*** Begin section ***
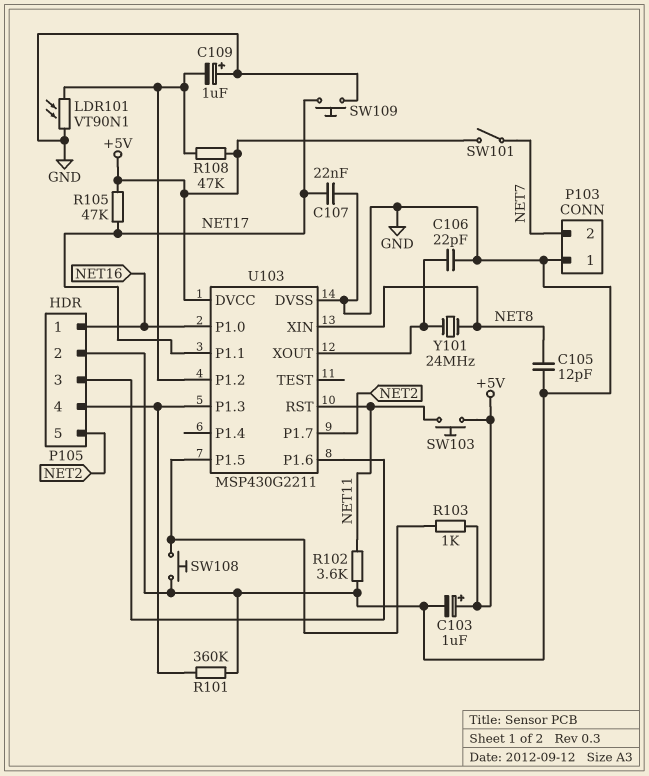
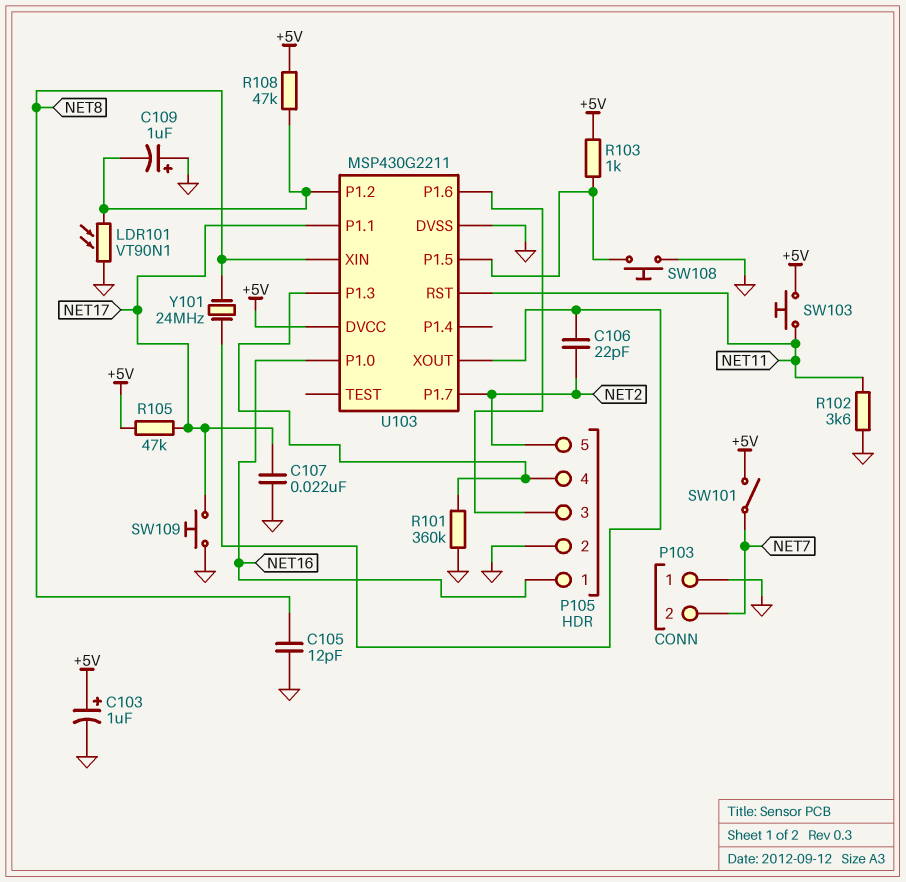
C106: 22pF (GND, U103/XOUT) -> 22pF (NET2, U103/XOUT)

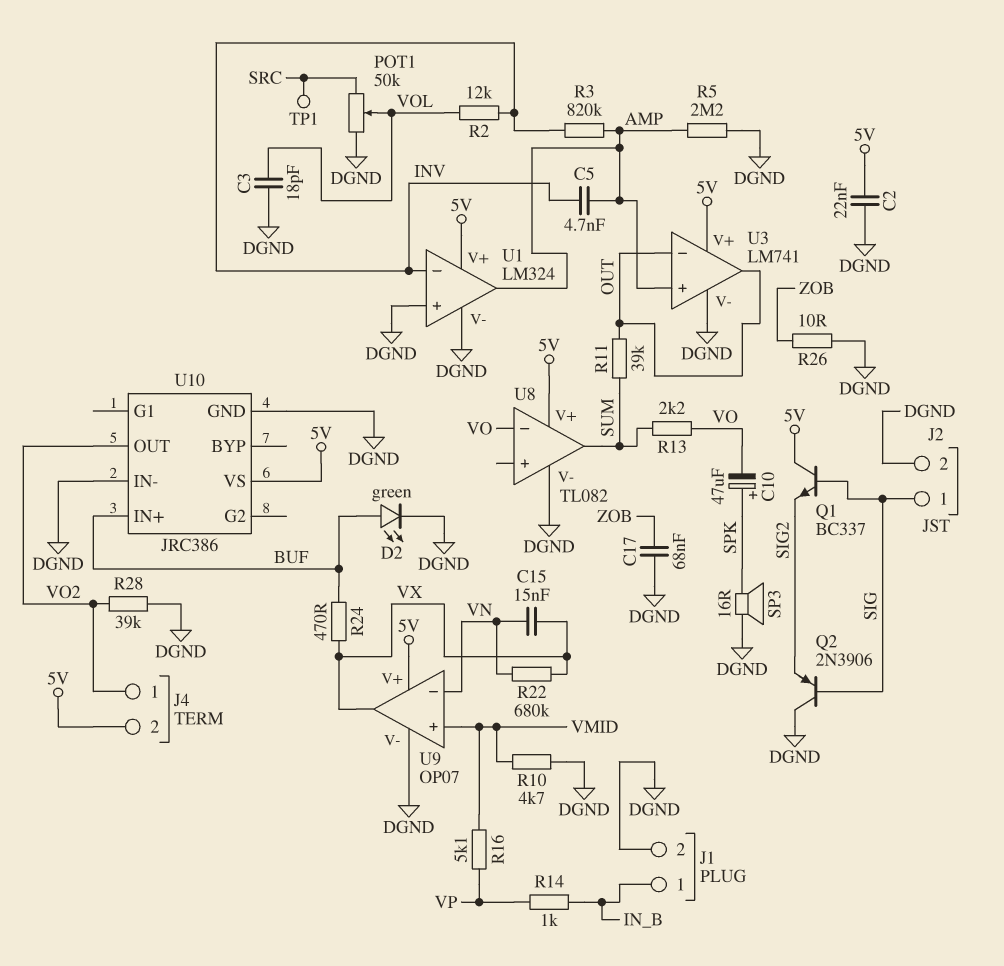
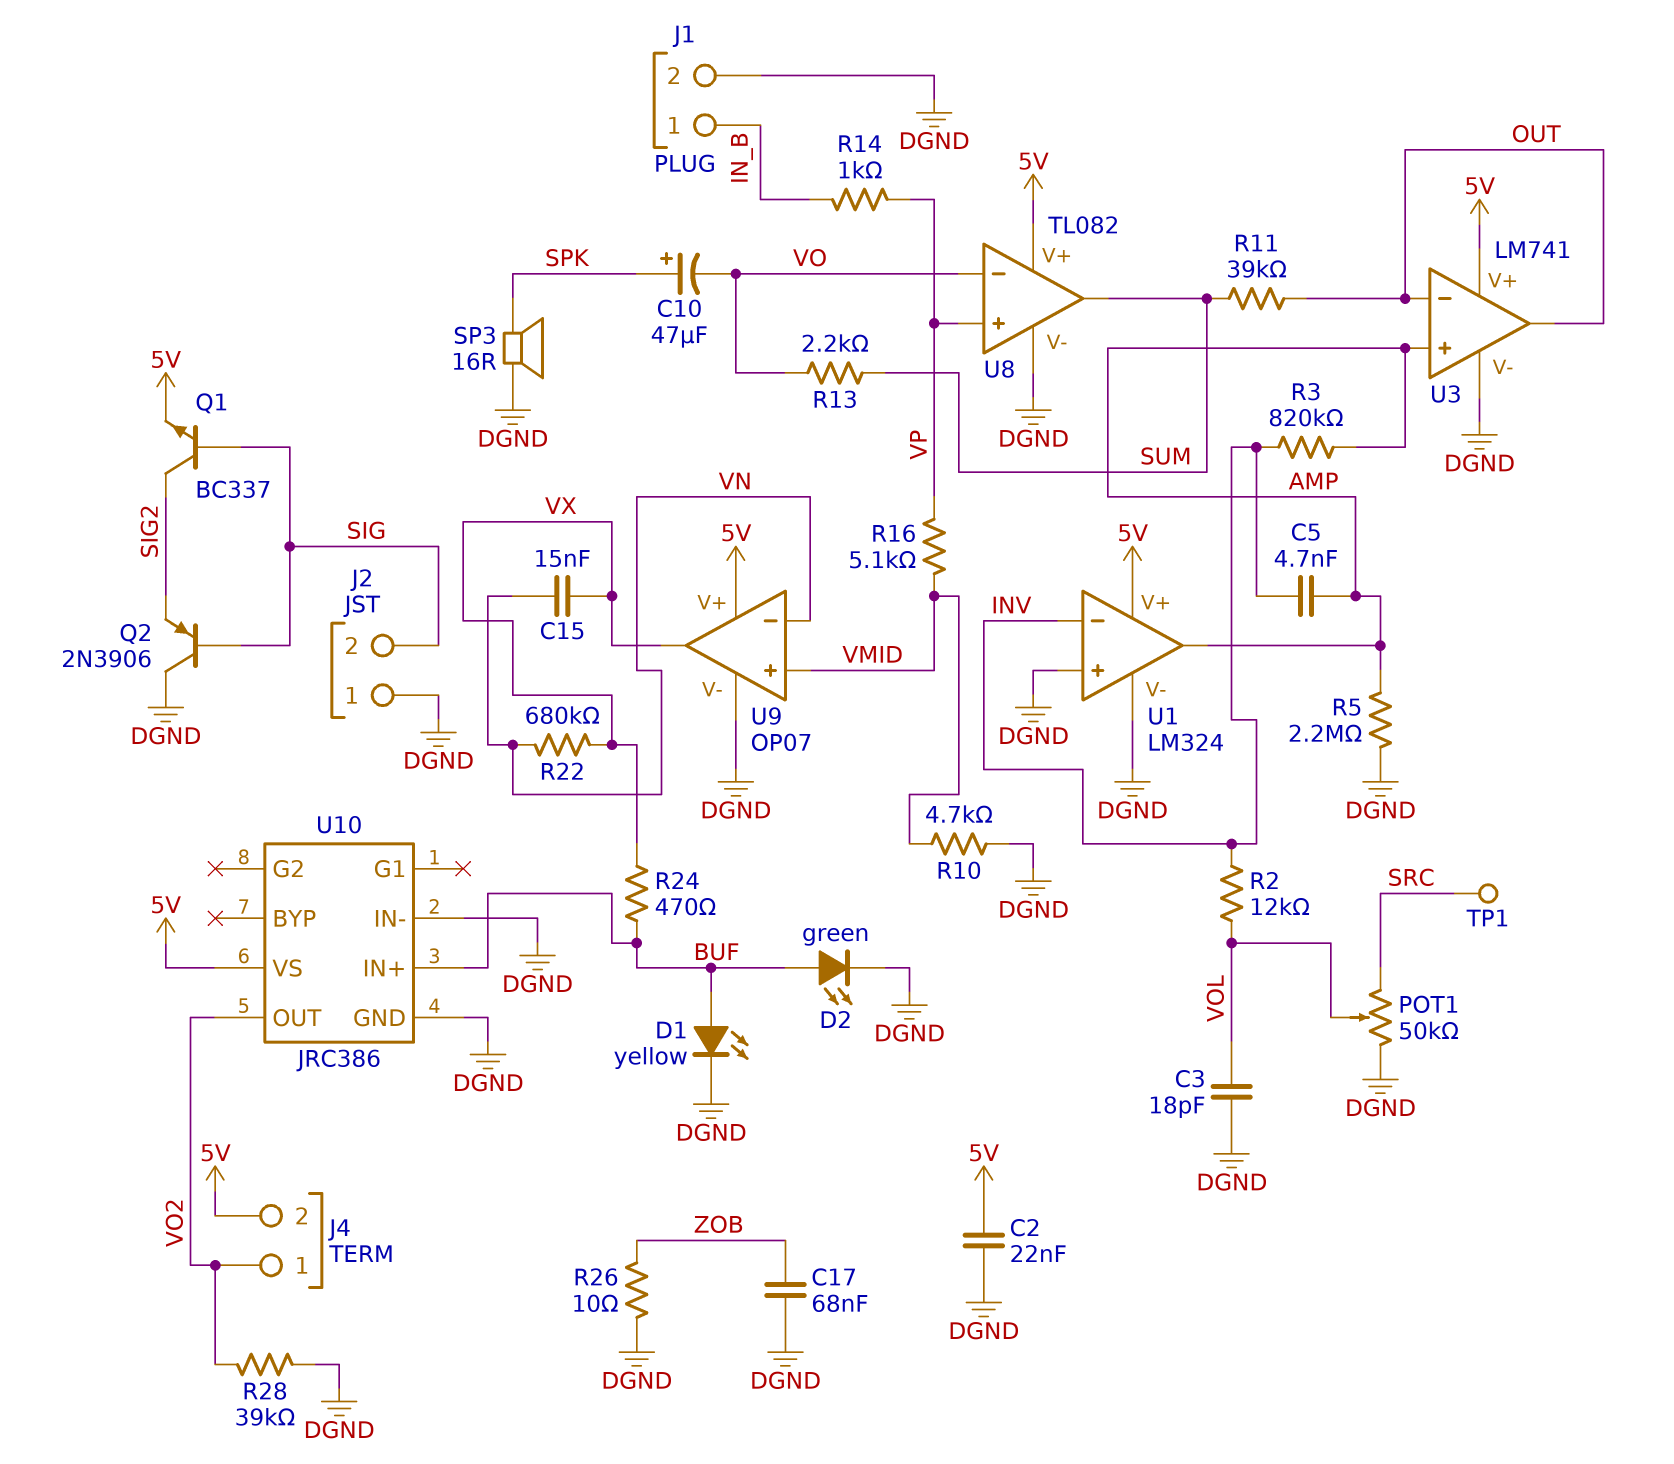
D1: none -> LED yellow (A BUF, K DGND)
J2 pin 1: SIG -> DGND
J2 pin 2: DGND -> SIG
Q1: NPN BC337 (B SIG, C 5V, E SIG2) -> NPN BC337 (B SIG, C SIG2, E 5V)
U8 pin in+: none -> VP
*** End section ***
* [Task requirements]
Once the pictures are set aside, repeat the remaining data word for word.

* [Task response]
C106: 22pF (GND, U103/XOUT) -> 22pF (NET2, U103/XOUT)

D1: none -> LED yellow (A BUF, K DGND)
J2 pin 1: SIG -> DGND
J2 pin 2: DGND -> SIG
Q1: NPN BC337 (B SIG, C 5V, E SIG2) -> NPN BC337 (B SIG, C SIG2, E 5V)
U8 pin in+: none -> VP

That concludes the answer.